▶ **Goal of the exercise**:
Please restate each line of the material word for word and omit any pictures.

▶ **Data section**:
● ● ● ●

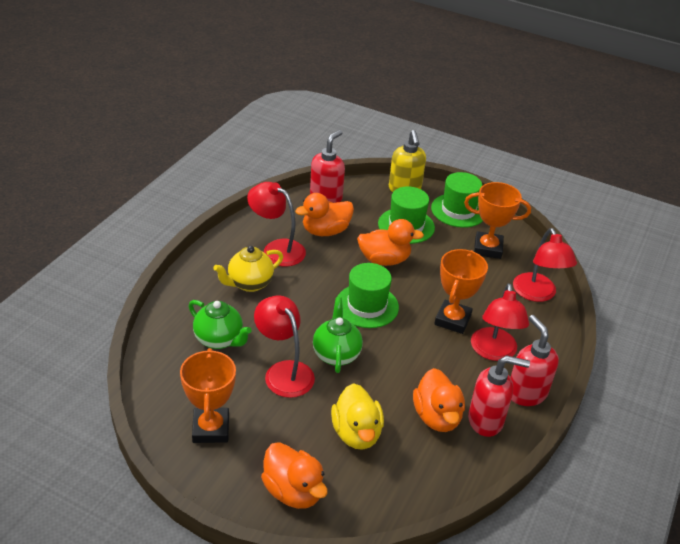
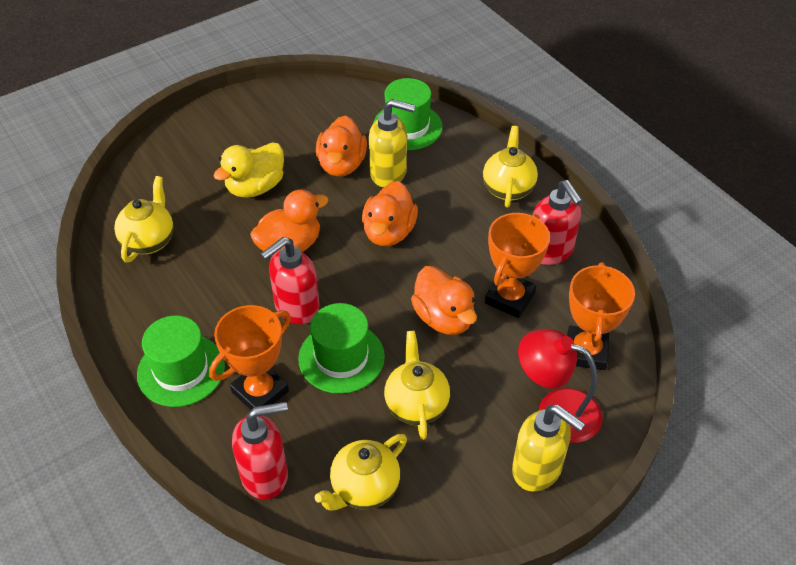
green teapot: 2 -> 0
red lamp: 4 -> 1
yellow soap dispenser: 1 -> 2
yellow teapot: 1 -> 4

● ● ● ●

▶ **Result below**:
green teapot: 2 -> 0
red lamp: 4 -> 1
yellow soap dispenser: 1 -> 2
yellow teapot: 1 -> 4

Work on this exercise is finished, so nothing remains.